• [Stated goal]:
Gather every line holding the string "across".

• [Data excerpts]:
┄┄┄┄┄┄┄┄┄┄┄┄┄┄┄┄┄┄┄┄
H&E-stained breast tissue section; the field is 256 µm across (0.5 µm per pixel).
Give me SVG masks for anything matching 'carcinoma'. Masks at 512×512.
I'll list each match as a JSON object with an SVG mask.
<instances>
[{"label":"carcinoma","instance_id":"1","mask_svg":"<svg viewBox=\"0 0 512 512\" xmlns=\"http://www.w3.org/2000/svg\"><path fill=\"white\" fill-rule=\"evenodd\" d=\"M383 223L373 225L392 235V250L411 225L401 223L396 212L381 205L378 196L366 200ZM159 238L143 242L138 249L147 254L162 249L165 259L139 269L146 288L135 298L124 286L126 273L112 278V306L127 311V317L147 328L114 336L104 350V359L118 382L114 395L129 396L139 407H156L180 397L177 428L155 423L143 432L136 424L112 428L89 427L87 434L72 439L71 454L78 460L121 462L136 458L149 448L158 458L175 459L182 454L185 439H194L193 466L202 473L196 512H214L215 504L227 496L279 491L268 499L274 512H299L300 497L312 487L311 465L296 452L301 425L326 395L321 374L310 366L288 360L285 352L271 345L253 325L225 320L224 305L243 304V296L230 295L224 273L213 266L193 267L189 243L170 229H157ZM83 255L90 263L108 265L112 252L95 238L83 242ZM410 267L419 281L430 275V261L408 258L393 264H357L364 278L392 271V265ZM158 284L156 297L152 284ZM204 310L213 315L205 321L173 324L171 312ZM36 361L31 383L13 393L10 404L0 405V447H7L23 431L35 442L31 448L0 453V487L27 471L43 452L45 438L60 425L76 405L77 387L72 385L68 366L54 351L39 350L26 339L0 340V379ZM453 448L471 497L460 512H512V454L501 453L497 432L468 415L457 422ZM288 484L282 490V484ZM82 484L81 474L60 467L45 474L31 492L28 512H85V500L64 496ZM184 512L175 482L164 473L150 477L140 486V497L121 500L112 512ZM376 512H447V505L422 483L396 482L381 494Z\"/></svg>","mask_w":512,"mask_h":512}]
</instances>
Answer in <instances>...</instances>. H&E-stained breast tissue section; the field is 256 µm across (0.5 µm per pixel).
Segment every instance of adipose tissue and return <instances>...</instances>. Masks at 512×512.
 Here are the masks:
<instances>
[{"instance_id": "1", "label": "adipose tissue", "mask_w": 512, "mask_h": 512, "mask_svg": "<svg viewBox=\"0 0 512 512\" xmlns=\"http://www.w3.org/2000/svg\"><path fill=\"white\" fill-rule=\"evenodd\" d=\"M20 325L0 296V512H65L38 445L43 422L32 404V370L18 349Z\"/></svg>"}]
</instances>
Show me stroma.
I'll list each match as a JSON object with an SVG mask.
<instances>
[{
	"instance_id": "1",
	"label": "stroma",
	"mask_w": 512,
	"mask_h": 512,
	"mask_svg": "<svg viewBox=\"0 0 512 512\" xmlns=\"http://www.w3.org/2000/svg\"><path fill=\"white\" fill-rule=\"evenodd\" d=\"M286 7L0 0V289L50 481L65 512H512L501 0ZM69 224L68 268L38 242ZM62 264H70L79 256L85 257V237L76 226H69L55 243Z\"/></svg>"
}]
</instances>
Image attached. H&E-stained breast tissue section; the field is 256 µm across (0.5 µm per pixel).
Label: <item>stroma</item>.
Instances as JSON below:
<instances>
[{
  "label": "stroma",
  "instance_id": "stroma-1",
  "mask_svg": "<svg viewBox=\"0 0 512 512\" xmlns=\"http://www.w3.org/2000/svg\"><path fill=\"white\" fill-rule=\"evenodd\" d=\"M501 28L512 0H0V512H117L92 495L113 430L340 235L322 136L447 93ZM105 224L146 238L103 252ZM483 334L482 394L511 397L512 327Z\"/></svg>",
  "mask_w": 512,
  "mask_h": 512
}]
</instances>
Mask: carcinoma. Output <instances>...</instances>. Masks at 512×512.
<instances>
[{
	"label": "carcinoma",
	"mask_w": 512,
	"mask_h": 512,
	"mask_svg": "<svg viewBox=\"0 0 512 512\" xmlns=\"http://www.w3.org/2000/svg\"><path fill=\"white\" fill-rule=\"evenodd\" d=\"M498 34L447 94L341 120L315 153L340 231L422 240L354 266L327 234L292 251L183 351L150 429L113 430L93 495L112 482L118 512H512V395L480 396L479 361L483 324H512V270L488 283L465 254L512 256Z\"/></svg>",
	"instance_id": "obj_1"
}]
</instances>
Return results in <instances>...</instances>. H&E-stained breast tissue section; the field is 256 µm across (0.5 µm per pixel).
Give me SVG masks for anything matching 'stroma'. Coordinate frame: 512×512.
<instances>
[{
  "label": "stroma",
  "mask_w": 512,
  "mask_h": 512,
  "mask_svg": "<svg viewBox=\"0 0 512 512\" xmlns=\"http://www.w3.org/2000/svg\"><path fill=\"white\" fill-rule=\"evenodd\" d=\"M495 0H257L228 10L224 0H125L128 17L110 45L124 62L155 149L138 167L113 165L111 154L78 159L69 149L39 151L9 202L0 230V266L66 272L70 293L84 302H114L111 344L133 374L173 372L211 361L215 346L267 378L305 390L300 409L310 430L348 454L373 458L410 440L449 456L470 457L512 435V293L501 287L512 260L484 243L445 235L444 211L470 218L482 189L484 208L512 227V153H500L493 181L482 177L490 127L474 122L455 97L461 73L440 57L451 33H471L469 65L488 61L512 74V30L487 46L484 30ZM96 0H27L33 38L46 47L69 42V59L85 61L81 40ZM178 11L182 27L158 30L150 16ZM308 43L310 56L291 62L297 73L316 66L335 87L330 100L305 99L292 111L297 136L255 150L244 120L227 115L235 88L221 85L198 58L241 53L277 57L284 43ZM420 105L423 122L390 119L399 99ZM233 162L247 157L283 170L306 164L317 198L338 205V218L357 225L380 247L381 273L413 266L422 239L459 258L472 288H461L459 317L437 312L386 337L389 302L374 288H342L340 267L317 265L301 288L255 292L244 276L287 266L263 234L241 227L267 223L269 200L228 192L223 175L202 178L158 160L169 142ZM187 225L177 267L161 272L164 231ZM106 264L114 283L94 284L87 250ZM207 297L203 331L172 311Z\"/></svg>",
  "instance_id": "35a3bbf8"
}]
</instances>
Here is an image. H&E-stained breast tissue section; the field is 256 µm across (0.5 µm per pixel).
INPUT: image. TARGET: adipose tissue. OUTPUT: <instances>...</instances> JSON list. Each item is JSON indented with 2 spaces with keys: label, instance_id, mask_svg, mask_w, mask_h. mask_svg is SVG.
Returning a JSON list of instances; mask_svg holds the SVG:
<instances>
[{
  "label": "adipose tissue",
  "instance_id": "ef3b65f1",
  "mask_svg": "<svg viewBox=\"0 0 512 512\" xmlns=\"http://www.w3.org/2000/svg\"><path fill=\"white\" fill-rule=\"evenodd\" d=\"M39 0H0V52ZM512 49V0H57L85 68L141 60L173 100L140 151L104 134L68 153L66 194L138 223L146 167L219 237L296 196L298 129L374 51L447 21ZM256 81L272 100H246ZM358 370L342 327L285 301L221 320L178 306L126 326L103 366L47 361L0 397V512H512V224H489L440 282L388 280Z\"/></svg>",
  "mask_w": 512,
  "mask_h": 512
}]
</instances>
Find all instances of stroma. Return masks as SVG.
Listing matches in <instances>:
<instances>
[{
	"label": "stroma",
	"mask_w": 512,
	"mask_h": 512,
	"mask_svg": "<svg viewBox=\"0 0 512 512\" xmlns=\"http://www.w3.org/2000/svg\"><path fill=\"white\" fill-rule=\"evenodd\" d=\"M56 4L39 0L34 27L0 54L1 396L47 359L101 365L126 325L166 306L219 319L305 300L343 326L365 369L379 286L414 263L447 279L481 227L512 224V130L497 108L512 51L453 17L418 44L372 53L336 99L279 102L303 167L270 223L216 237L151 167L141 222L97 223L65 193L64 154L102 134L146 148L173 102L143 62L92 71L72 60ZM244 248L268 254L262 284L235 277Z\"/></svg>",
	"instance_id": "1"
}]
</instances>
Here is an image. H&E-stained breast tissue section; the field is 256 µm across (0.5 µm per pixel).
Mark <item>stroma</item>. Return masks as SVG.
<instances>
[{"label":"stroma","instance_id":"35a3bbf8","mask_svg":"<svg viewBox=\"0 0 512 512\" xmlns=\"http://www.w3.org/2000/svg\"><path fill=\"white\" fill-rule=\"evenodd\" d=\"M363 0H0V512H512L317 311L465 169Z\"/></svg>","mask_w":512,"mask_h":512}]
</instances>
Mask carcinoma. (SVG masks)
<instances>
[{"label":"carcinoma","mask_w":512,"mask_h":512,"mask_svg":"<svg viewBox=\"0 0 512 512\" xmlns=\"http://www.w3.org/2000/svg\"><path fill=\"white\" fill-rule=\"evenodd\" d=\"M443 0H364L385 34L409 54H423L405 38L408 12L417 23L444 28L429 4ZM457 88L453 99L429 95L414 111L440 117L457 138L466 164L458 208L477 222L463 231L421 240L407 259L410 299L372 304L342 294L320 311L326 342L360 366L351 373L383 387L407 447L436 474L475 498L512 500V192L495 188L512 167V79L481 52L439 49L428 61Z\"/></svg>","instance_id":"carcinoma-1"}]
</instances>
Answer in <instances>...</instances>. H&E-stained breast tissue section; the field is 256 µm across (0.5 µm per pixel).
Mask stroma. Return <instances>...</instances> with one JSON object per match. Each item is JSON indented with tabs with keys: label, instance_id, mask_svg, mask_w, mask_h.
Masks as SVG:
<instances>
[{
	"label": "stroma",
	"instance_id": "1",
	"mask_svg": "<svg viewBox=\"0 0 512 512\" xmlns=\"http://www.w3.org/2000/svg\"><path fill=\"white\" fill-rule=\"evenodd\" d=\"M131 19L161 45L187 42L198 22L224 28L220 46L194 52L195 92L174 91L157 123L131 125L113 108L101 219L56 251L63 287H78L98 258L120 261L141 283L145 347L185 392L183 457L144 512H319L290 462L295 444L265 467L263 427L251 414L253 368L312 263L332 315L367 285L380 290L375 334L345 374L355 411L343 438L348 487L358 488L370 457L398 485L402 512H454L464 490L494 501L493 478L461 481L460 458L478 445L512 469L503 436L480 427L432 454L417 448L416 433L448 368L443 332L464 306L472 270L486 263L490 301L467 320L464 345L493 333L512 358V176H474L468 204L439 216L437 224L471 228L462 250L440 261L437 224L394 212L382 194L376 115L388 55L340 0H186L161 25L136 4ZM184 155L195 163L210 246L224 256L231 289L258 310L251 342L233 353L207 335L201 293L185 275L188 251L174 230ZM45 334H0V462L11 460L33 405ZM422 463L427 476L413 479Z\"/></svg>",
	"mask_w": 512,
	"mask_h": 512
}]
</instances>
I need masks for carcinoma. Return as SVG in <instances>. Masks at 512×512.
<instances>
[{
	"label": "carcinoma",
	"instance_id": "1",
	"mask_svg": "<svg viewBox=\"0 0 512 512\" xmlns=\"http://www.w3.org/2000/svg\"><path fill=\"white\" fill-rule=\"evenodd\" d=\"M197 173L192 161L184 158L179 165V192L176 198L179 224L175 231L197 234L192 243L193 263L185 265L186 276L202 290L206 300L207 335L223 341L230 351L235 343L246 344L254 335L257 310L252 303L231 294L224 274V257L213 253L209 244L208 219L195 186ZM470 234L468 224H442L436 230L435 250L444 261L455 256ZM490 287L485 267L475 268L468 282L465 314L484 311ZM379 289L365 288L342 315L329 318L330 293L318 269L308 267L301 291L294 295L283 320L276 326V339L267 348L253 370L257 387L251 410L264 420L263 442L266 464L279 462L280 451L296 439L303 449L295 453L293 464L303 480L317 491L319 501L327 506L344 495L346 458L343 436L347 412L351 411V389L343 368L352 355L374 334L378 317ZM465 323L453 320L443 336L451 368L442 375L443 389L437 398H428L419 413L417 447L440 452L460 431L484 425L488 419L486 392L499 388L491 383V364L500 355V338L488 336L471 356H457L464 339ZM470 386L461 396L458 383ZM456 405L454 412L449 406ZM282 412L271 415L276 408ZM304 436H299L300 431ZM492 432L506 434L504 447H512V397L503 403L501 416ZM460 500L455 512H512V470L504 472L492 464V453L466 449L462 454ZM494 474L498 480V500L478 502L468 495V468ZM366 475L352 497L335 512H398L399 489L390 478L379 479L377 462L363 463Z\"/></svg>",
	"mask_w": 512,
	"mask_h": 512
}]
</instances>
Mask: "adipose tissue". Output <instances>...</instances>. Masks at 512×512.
┄┄┄┄┄┄┄┄┄┄┄┄┄┄┄┄┄┄┄┄
• [Solution for this exercise]:
H&E-stained breast tissue section; the field is 256 µm across (0.5 µm per pixel).
Answer in <instances>...</instances>. H&E-stained breast tissue section; the field is 256 µm across (0.5 µm per pixel).
Image attached. H&E-stained breast tissue section; the field is 256 µm across (0.5 µm per pixel).
Return results in <instances>...</instances>. H&E-stained breast tissue section; the field is 256 µm across (0.5 µm per pixel).
Here is an image. H&E-stained breast tissue section; the field is 256 µm across (0.5 µm per pixel).
Here is an image. H&E-stained breast tissue section; the field is 256 µm across (0.5 µm per pixel).
Answer in <instances>...</instances>. H&E-stained breast tissue section; the field is 256 µm across (0.5 µm per pixel).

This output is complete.